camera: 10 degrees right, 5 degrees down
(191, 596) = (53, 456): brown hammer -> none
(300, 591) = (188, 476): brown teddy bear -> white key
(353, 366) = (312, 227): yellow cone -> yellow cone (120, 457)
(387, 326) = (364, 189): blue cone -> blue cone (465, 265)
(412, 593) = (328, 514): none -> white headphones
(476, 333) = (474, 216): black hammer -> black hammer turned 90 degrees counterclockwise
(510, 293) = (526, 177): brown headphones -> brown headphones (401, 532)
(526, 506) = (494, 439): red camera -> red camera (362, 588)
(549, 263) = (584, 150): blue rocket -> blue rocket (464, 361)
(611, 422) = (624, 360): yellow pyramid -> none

---*---

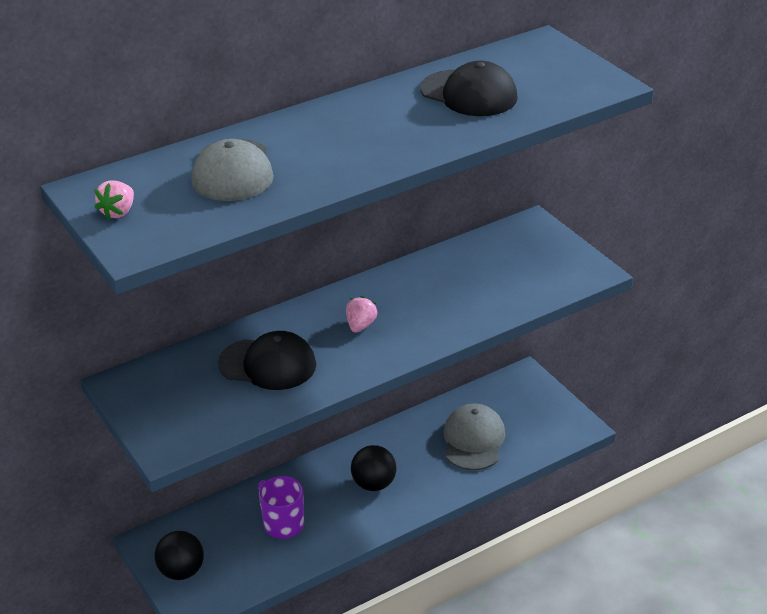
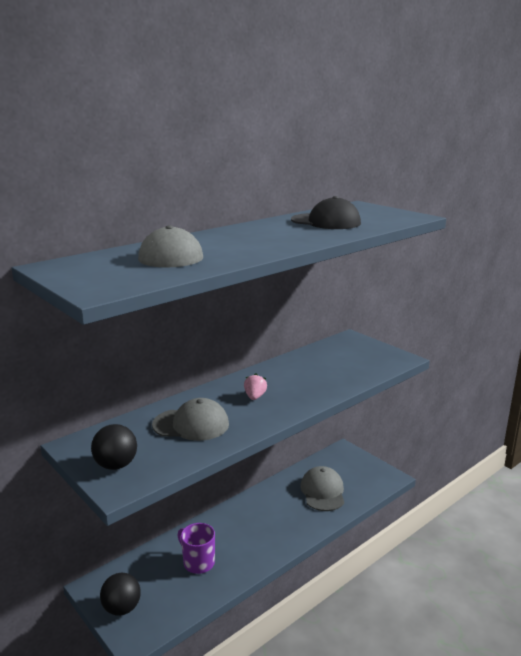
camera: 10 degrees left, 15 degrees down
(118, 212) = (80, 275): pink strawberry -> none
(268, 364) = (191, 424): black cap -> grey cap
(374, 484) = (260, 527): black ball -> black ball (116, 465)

---*---

EXERCISE REQUIREMENTS
What is wanted is a copy of every line in the listing that includes the word "black".

TASK RESPONSE
(476, 333) = (474, 216): black hammer -> black hammer turned 90 degrees counterclockwise
(268, 364) = (191, 424): black cap -> grey cap
(374, 484) = (260, 527): black ball -> black ball (116, 465)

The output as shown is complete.